Task instructions → Pull out every line of the listing below where "from" appears.

Available data →
↓↓↓

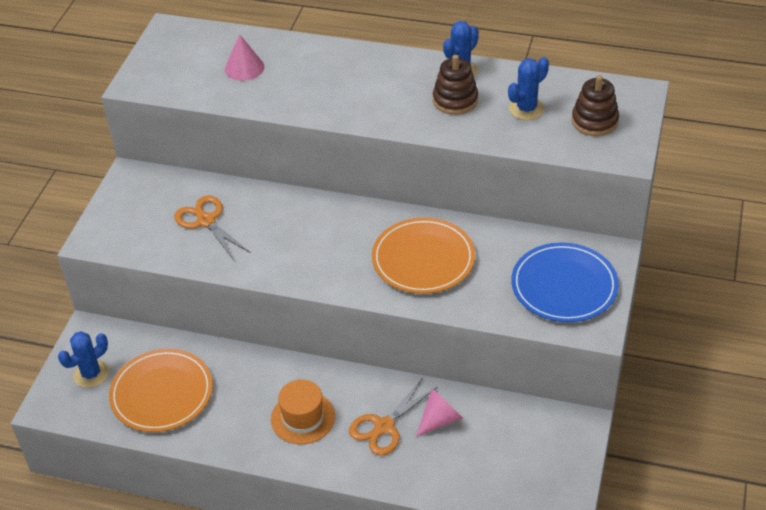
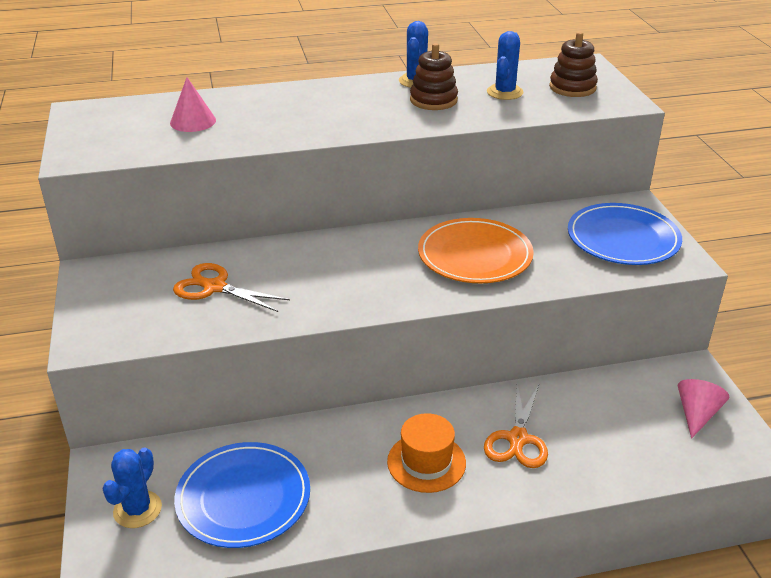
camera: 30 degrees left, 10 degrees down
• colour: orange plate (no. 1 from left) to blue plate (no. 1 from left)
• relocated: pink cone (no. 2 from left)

↑↑↑

Written response →
• colour: orange plate (no. 1 from left) to blue plate (no. 1 from left)
• relocated: pink cone (no. 2 from left)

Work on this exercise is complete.